***** INPUT FOR THIS TASK
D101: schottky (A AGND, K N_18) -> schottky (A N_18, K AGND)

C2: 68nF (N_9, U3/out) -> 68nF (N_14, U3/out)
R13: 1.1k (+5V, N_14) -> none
**********
***** INPUT FOR THIS TASK
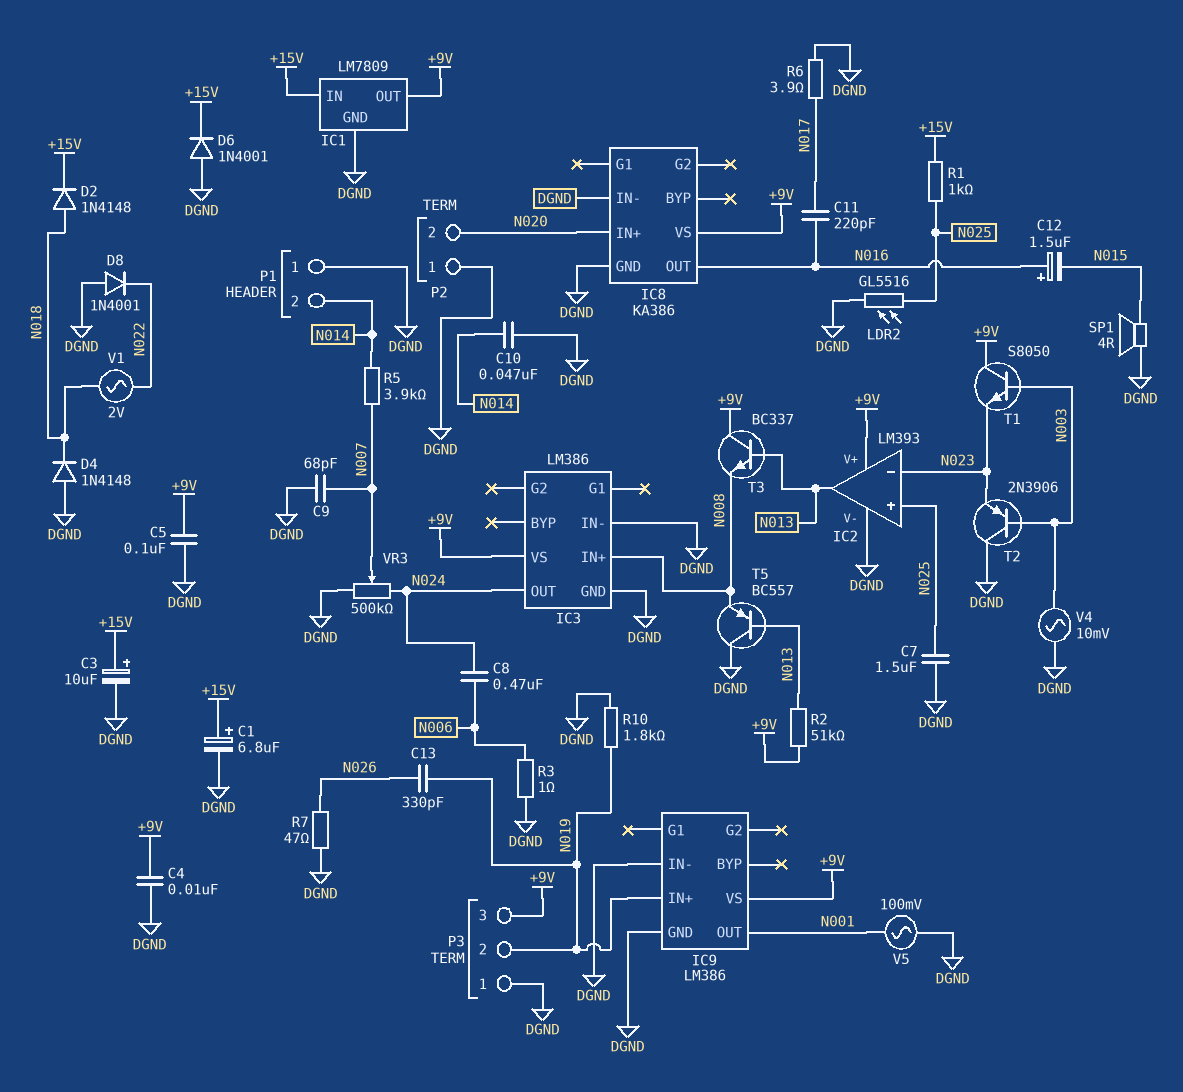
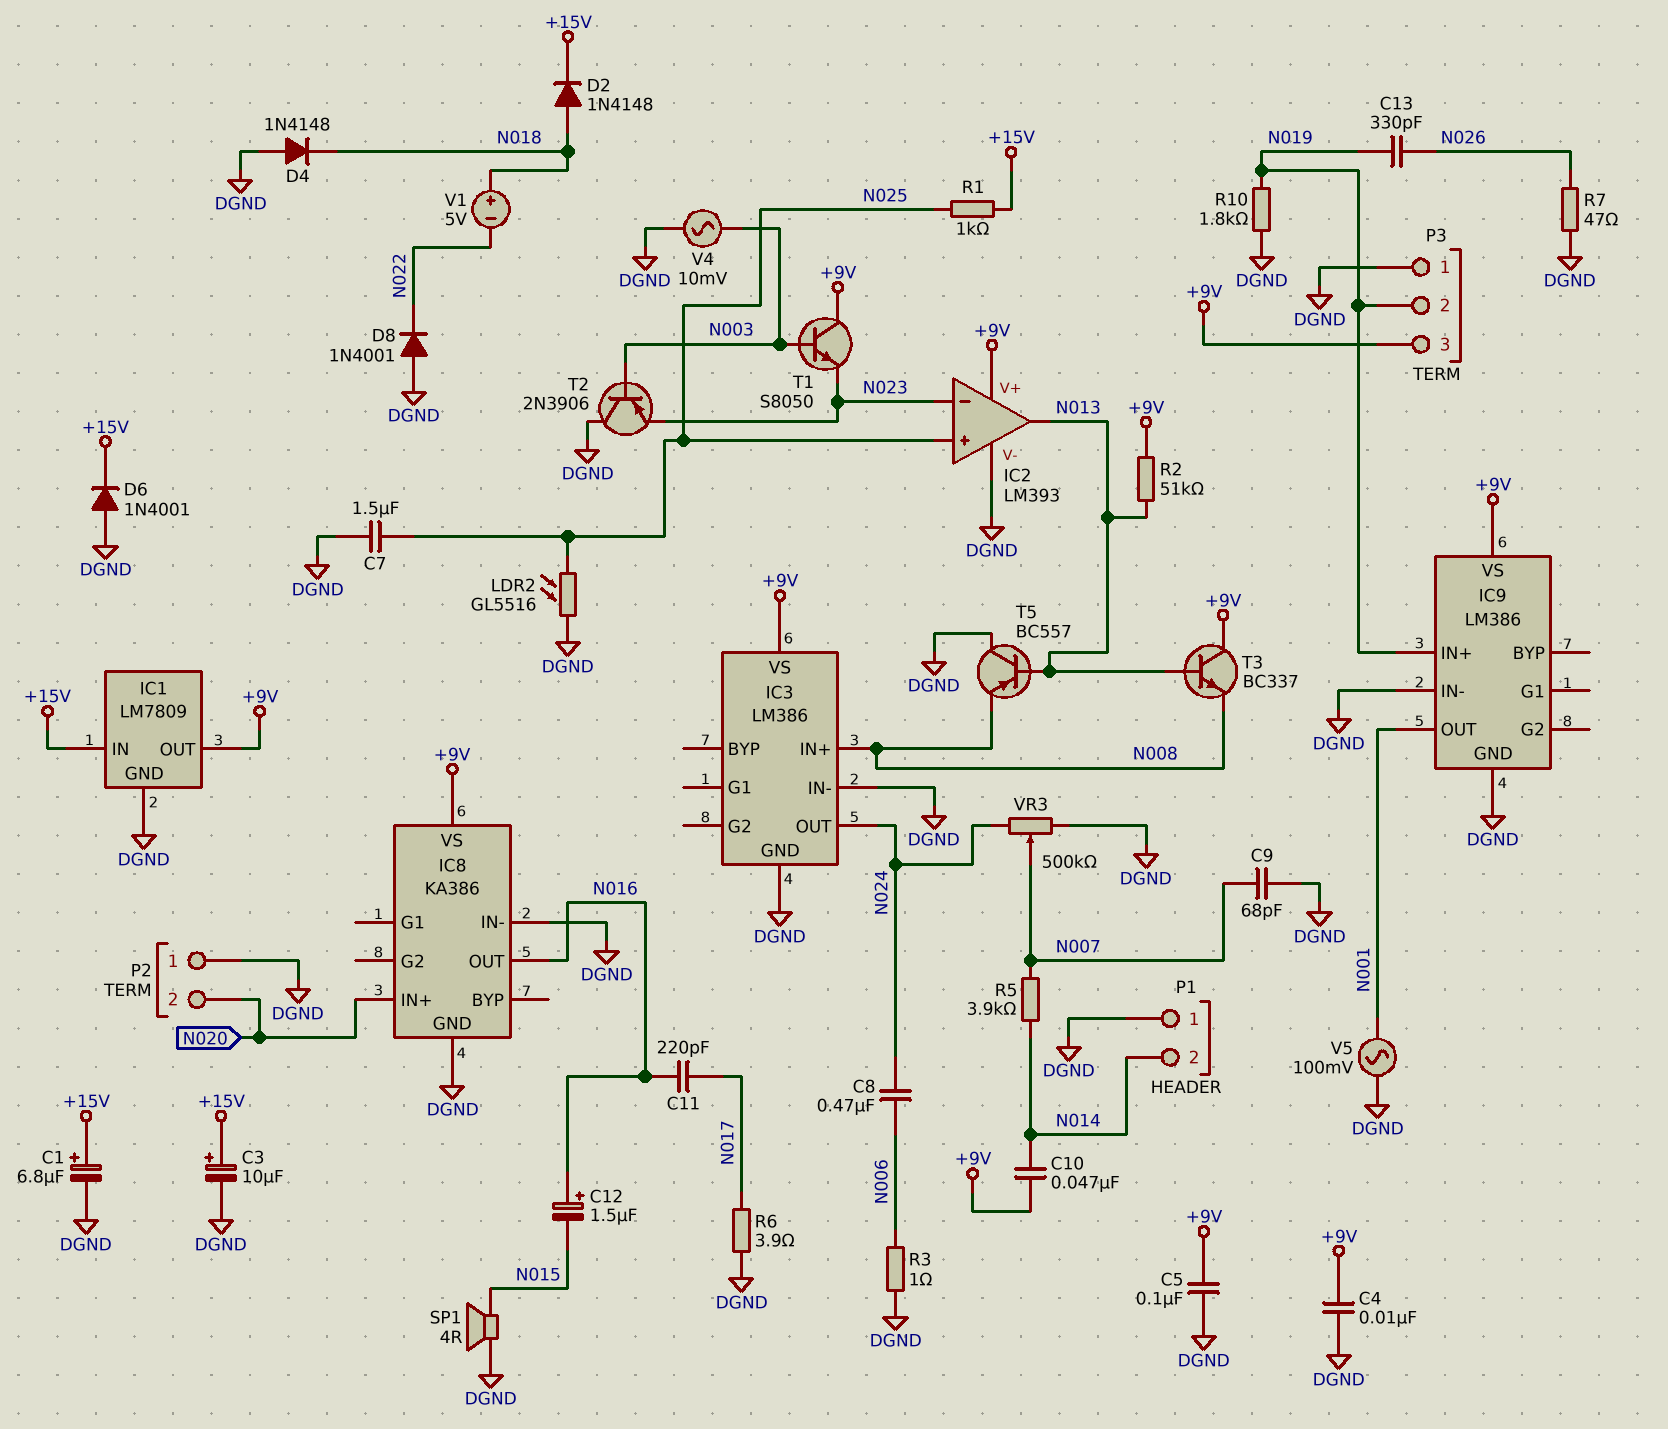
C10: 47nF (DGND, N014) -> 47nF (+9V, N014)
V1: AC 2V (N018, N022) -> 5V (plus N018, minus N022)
**********
***** INPUT FOR THIS TASK
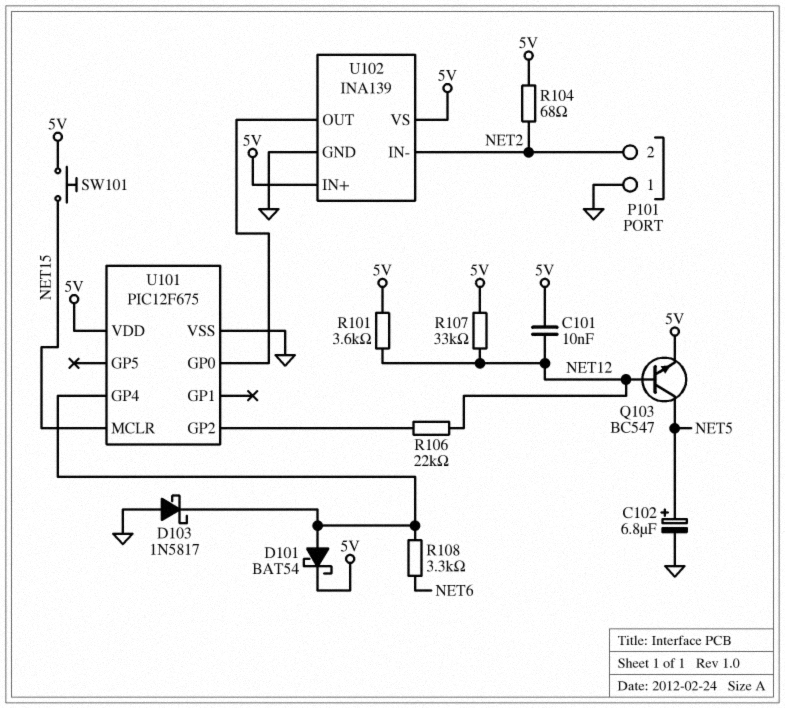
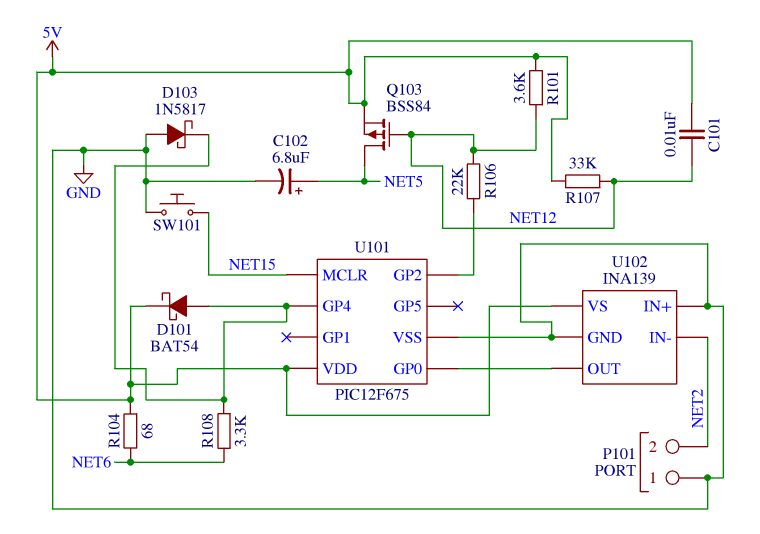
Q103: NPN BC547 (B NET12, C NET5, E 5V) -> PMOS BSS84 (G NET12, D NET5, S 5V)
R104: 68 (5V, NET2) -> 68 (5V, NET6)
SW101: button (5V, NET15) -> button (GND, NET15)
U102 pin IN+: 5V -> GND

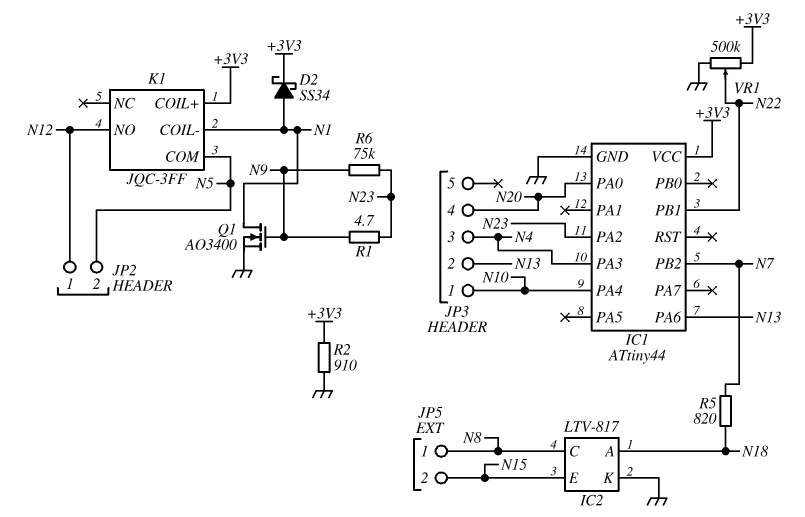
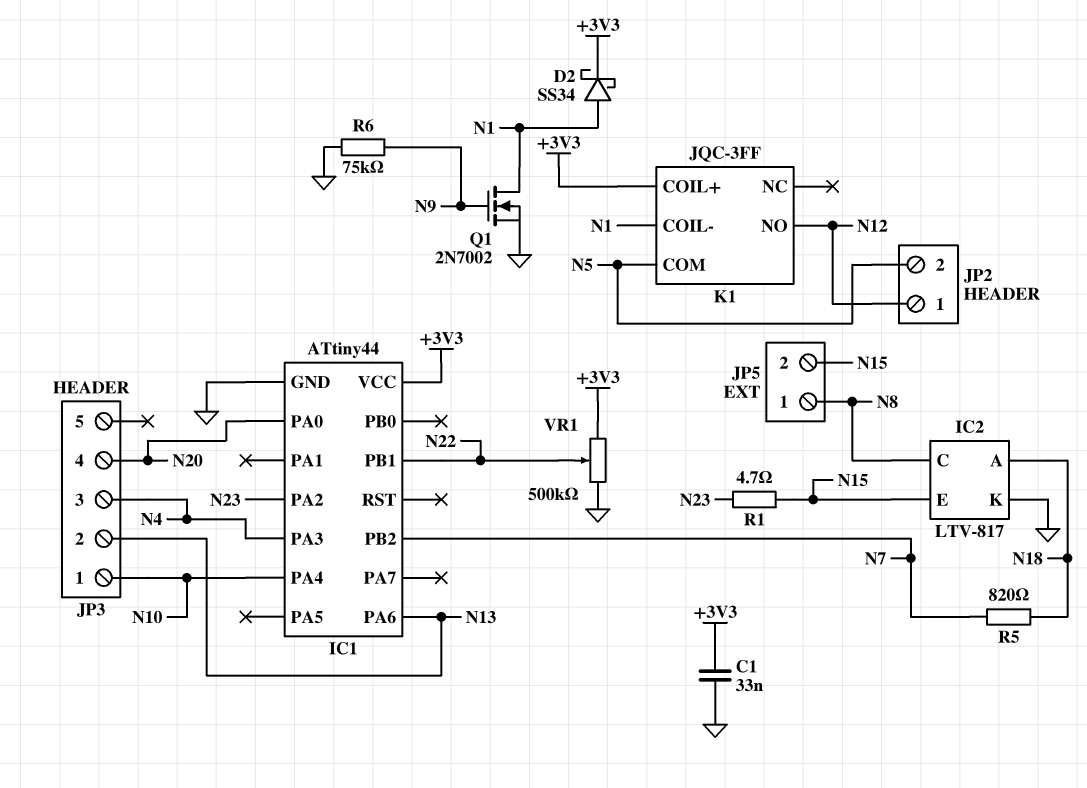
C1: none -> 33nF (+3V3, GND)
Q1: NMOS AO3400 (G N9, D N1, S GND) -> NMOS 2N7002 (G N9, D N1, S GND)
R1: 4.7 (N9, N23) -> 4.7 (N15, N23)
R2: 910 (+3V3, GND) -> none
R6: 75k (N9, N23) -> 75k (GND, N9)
**********
*EXERCISE OBJECTIVE*: Reproduce verbatim the lines above, from the line with "D101: schottky (A" through the line with "R13: 1.1k (+5V, N_14) -> none".

*OUTPUT BELOW*:
D101: schottky (A AGND, K N_18) -> schottky (A N_18, K AGND)

C2: 68nF (N_9, U3/out) -> 68nF (N_14, U3/out)
R13: 1.1k (+5V, N_14) -> none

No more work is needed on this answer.